Only one range belongs in the answer: the line holding "quote.log: [45,150,87,205] ->" through the last line of the records, reproduced as is.

■ ■ ■

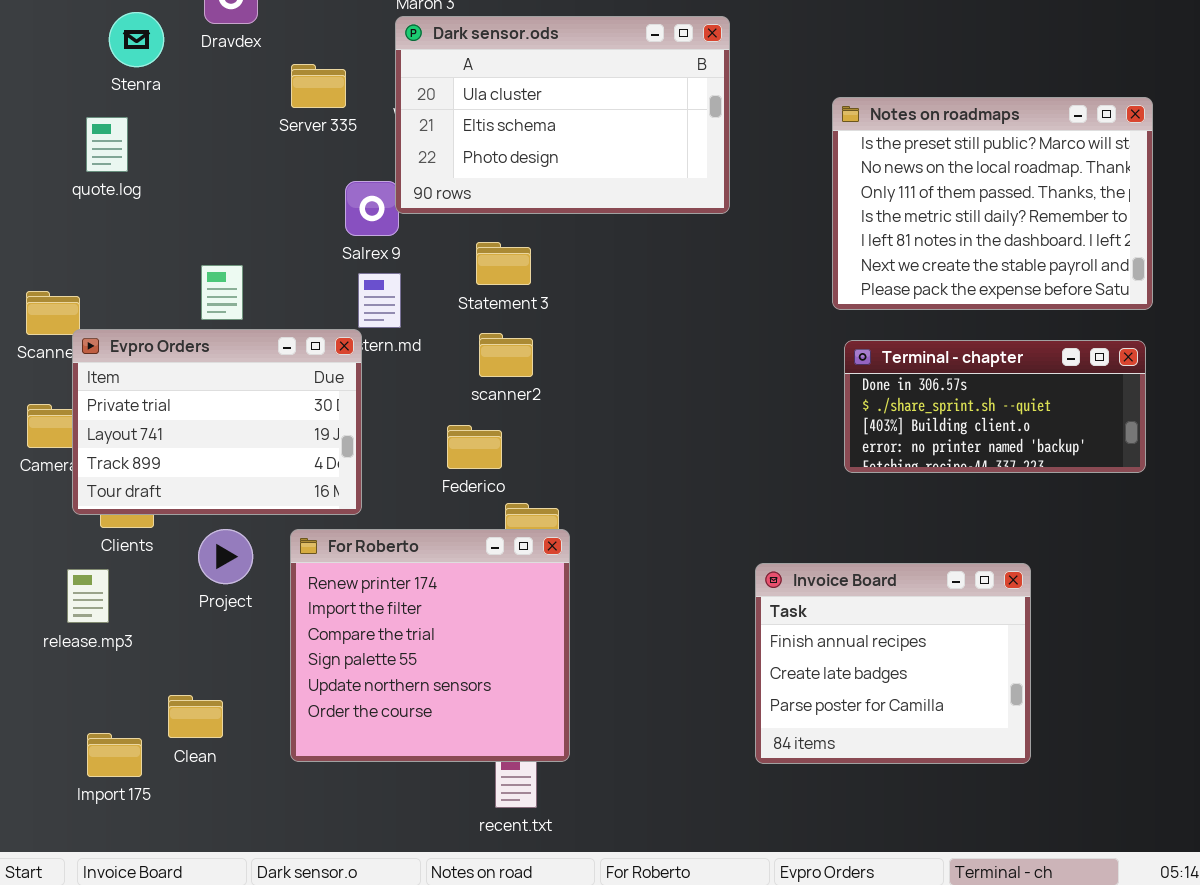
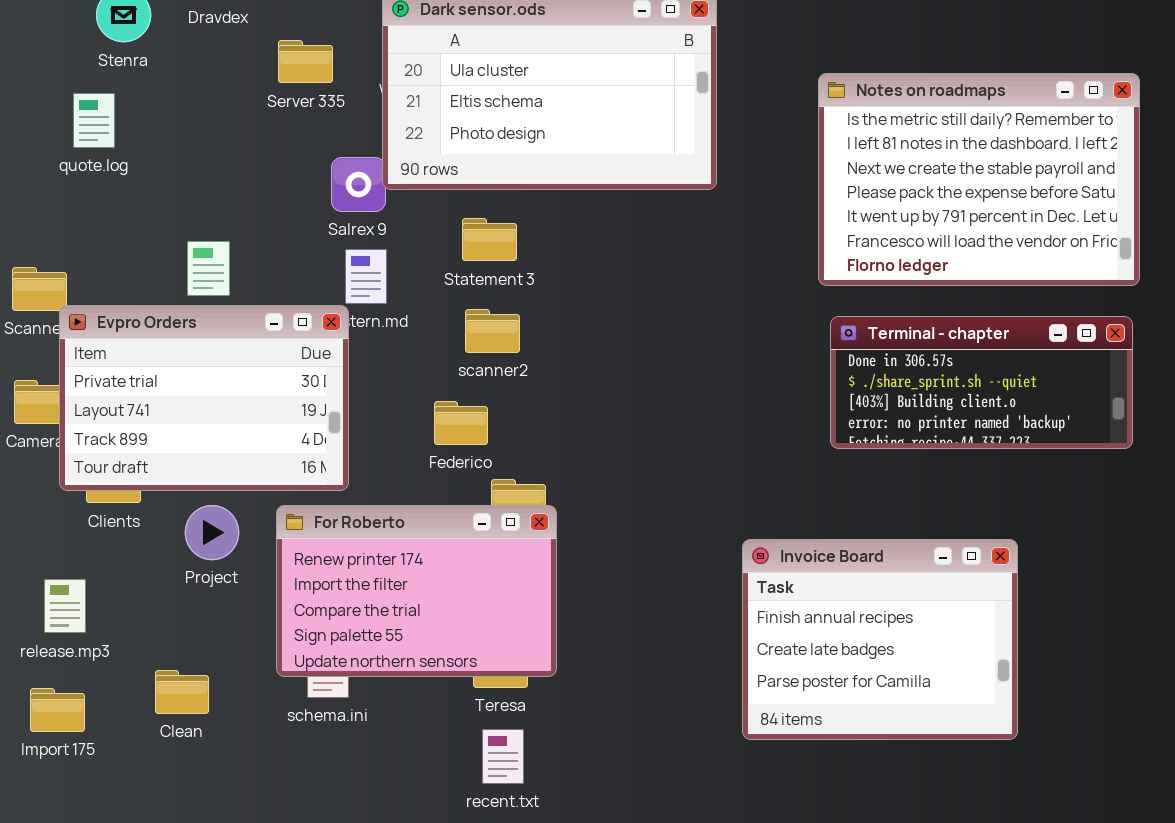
Notes on roadmaps: [832,97,1153,310] -> [818,73,1140,286], scrolled down 3 rows
For Roberto: [290,529,570,762] -> [276,505,557,677], resized
release.mp3: [67,569,109,623] -> [44,579,86,633], moved
Import 175: [87,733,142,777] -> [30,688,85,732], moved

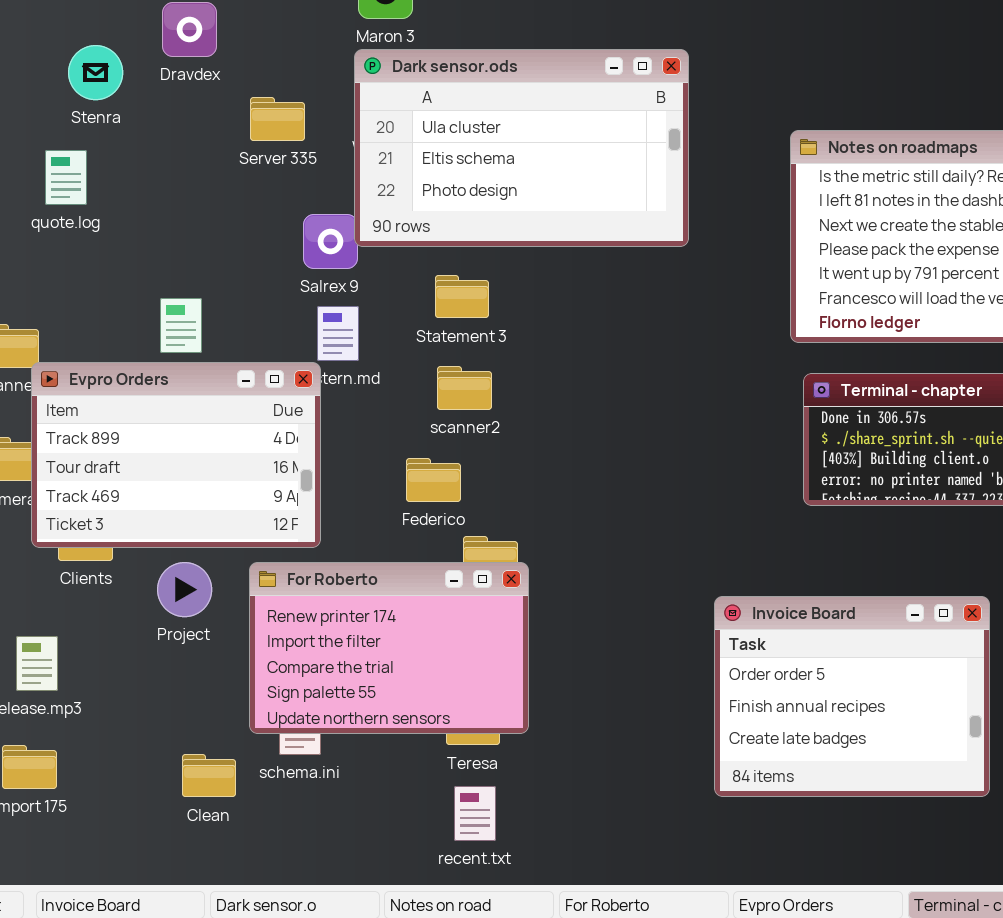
Evpro Orders: [59,305,349,491] -> [31,362,321,548], scrolled down 2 rows
Invoice Board: [742,539,1018,740] -> [714,596,990,797], scrolled up 1 row
Clean: [155,670,209,714] -> [182,754,236,797], moved

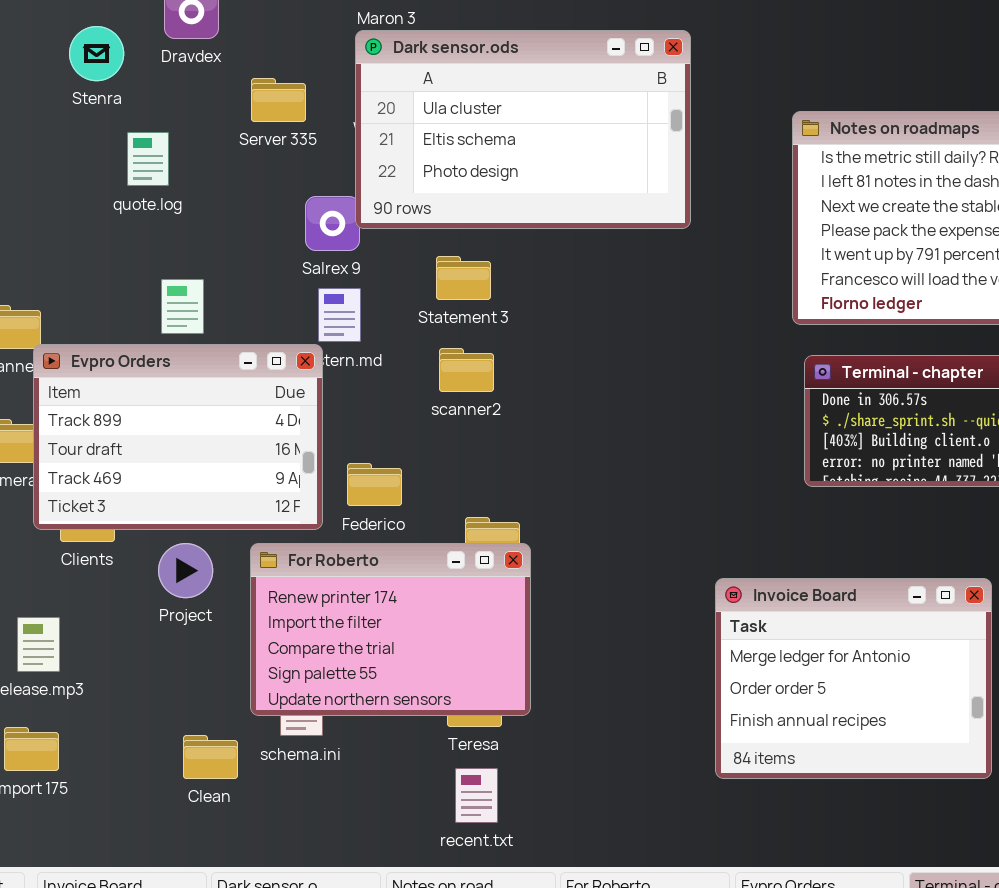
quote.log: [45,150,87,205] -> [127,132,169,186], moved
Federico: [406,458,461,502] -> [347,463,402,506], moved
Invoice Board: [714,596,990,797] -> [715,578,992,779], scrolled up 1 row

■ ■ ■

## Answer to this problem
quote.log: [45,150,87,205] -> [127,132,169,186], moved
Federico: [406,458,461,502] -> [347,463,402,506], moved
Invoice Board: [714,596,990,797] -> [715,578,992,779], scrolled up 1 row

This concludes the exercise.